**ASSIGNMENT:** Set down only the lines from the one containing "Analyze this satellite" through the final line of the entries below, exactly as they stand, with no pictures.

**PROVIDED DATA:**

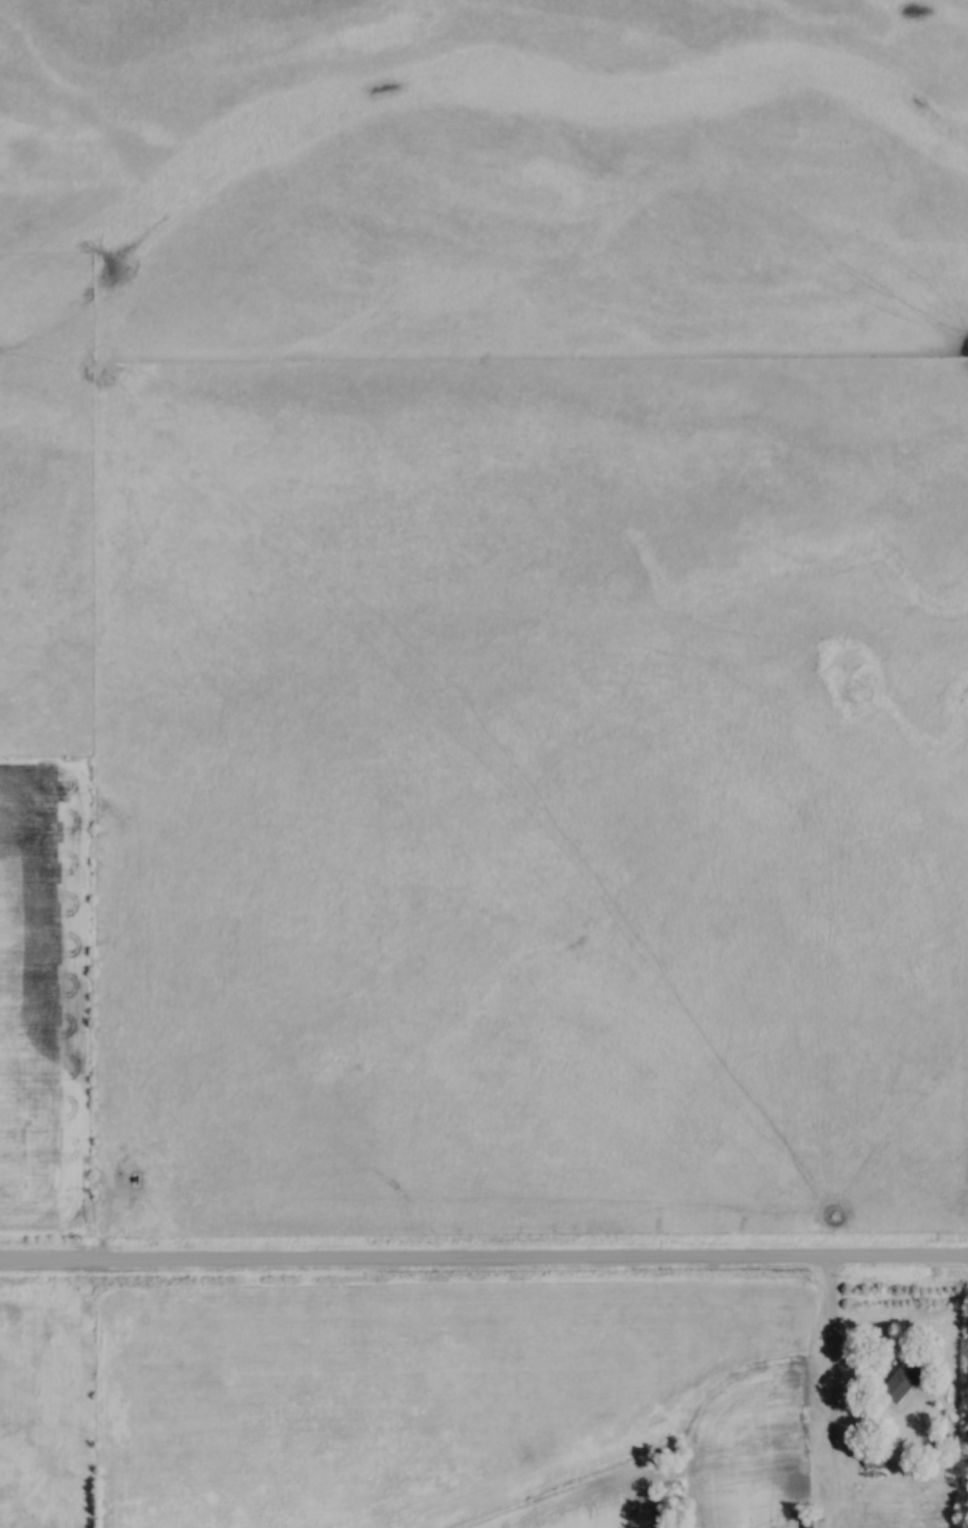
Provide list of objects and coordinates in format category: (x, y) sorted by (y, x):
road: (484, 1264)
building: (785, 1378)
road: (831, 1380)
building: (905, 1383)
building: (875, 1461)
building: (915, 1485)

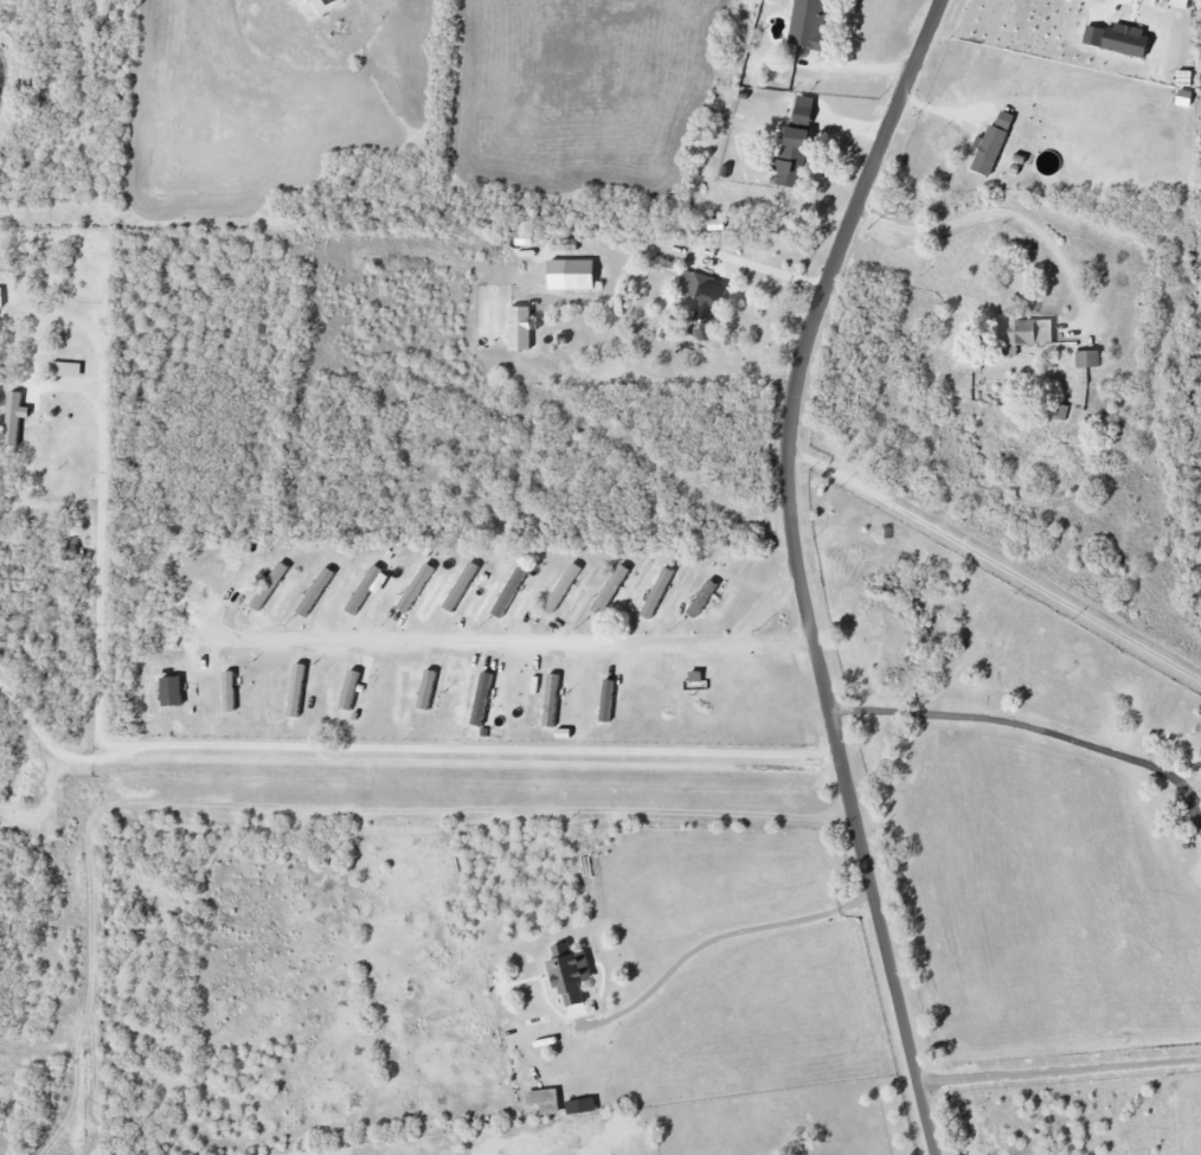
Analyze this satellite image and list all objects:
building: (328, 6)
road: (1108, 6)
building: (810, 24)
building: (1120, 41)
building: (806, 110)
building: (993, 145)
building: (794, 160)
road: (998, 208)
building: (573, 275)
road: (607, 287)
building: (698, 300)
building: (521, 329)
building: (1019, 336)
building: (1089, 367)
building: (67, 370)
building: (15, 419)
road: (997, 563)
building: (233, 570)
road: (799, 571)
building: (270, 587)
building: (463, 588)
building: (563, 588)
building: (613, 588)
building: (365, 591)
building: (316, 593)
building: (510, 593)
building: (658, 593)
building: (704, 599)
road: (764, 609)
road: (473, 645)
road: (771, 647)
building: (428, 691)
building: (173, 692)
building: (482, 700)
road: (1026, 730)
road: (174, 743)
road: (51, 750)
road: (721, 938)
building: (571, 975)
road: (1060, 1068)
building: (582, 1107)

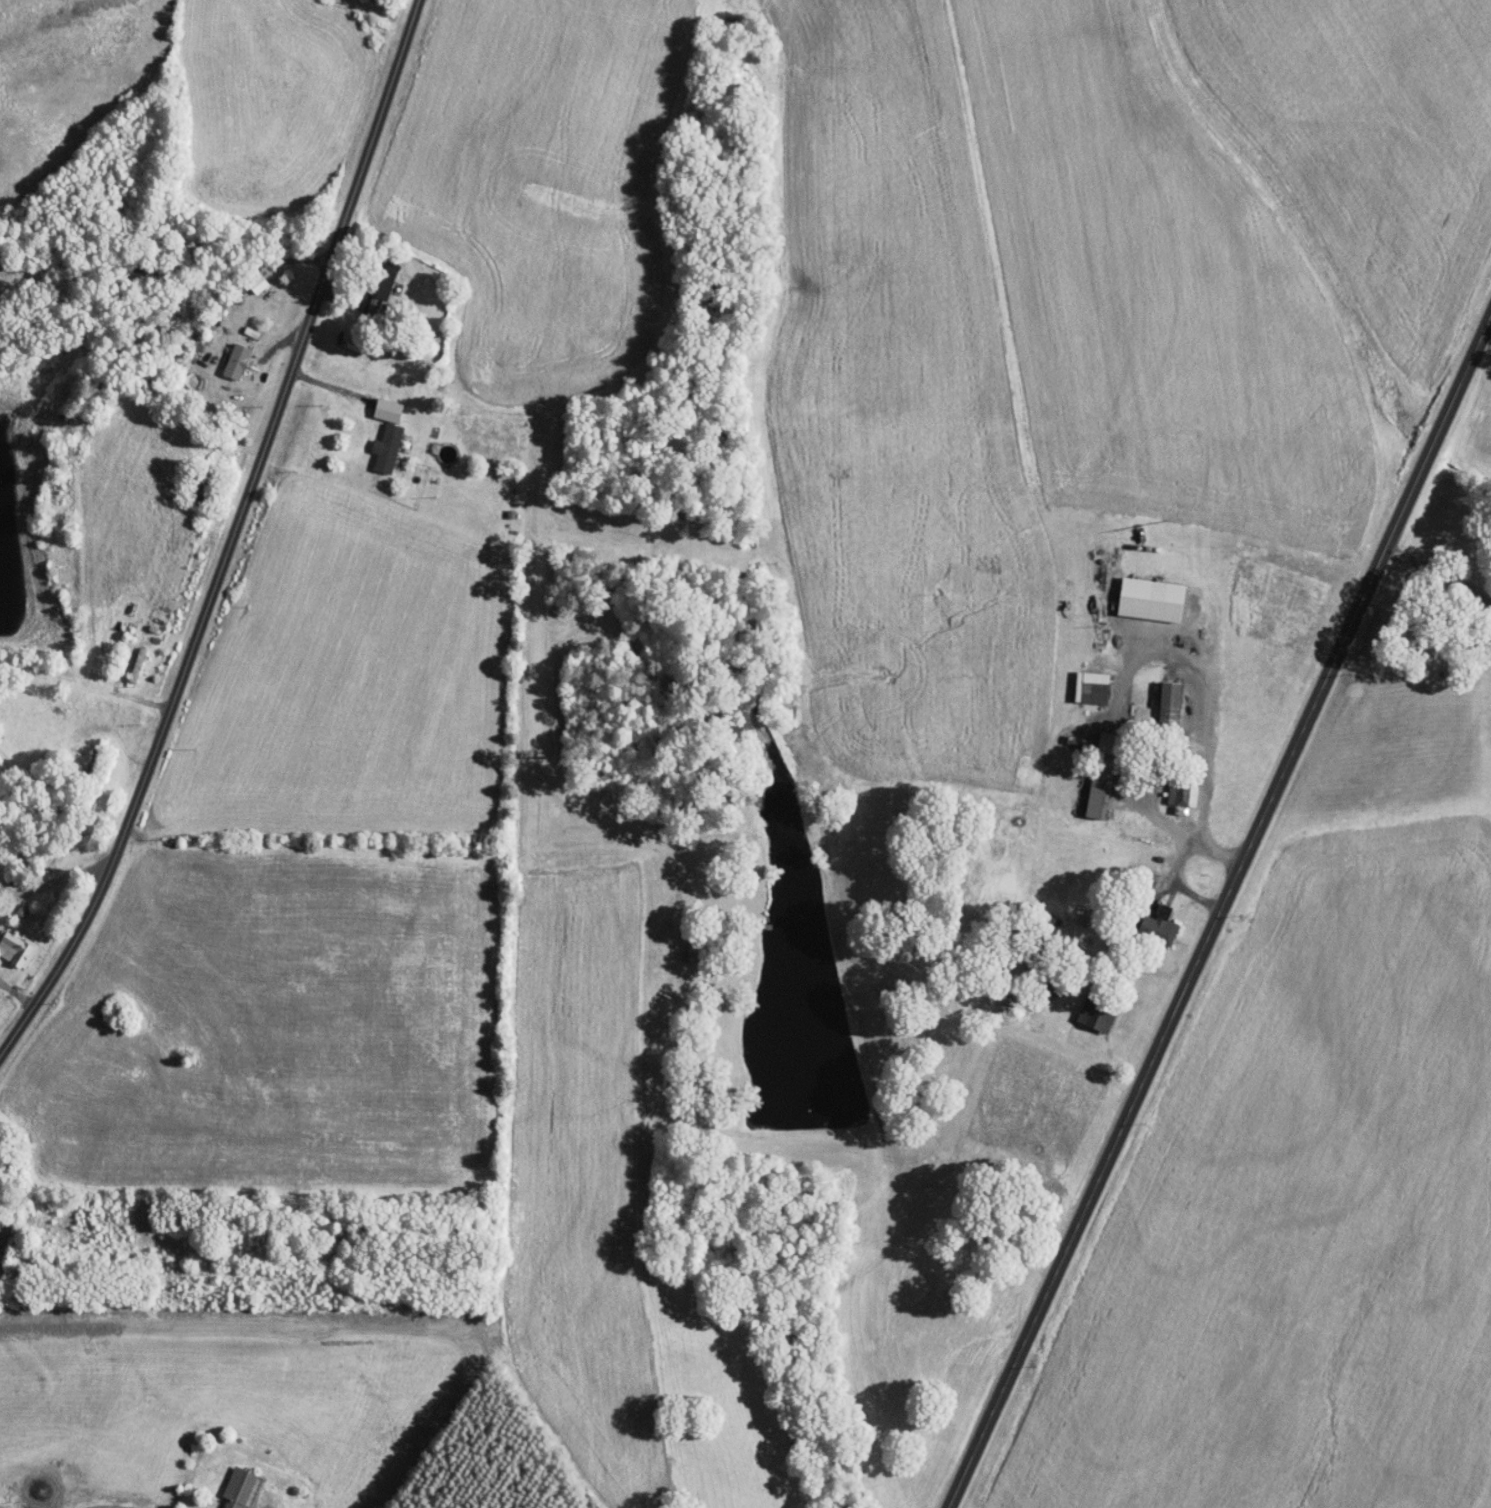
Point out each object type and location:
road: (165, 268)
road: (353, 276)
building: (238, 360)
road: (328, 407)
building: (389, 409)
road: (231, 429)
building: (389, 447)
road: (230, 533)
road: (1439, 573)
building: (1143, 598)
road: (119, 661)
building: (138, 664)
building: (1089, 686)
road: (81, 691)
building: (1165, 706)
road: (118, 761)
building: (1093, 790)
building: (1179, 793)
road: (1180, 838)
road: (50, 881)
road: (1218, 912)
road: (1172, 939)
building: (17, 947)
road: (15, 990)
building: (1099, 1013)
building: (242, 1486)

**RESPONSE:**
Analyze this satellite image and list all objects:
building: (328, 6)
road: (1108, 6)
building: (810, 24)
building: (1120, 41)
building: (806, 110)
building: (993, 145)
building: (794, 160)
road: (998, 208)
building: (573, 275)
road: (607, 287)
building: (698, 300)
building: (521, 329)
building: (1019, 336)
building: (1089, 367)
building: (67, 370)
building: (15, 419)
road: (997, 563)
building: (233, 570)
road: (799, 571)
building: (270, 587)
building: (463, 588)
building: (563, 588)
building: (613, 588)
building: (365, 591)
building: (316, 593)
building: (510, 593)
building: (658, 593)
building: (704, 599)
road: (764, 609)
road: (473, 645)
road: (771, 647)
building: (428, 691)
building: (173, 692)
building: (482, 700)
road: (1026, 730)
road: (174, 743)
road: (51, 750)
road: (721, 938)
building: (571, 975)
road: (1060, 1068)
building: (582, 1107)

Point out each object type and location:
road: (165, 268)
road: (353, 276)
building: (238, 360)
road: (328, 407)
building: (389, 409)
road: (231, 429)
building: (389, 447)
road: (230, 533)
road: (1439, 573)
building: (1143, 598)
road: (119, 661)
building: (138, 664)
building: (1089, 686)
road: (81, 691)
building: (1165, 706)
road: (118, 761)
building: (1093, 790)
building: (1179, 793)
road: (1180, 838)
road: (50, 881)
road: (1218, 912)
road: (1172, 939)
building: (17, 947)
road: (15, 990)
building: (1099, 1013)
building: (242, 1486)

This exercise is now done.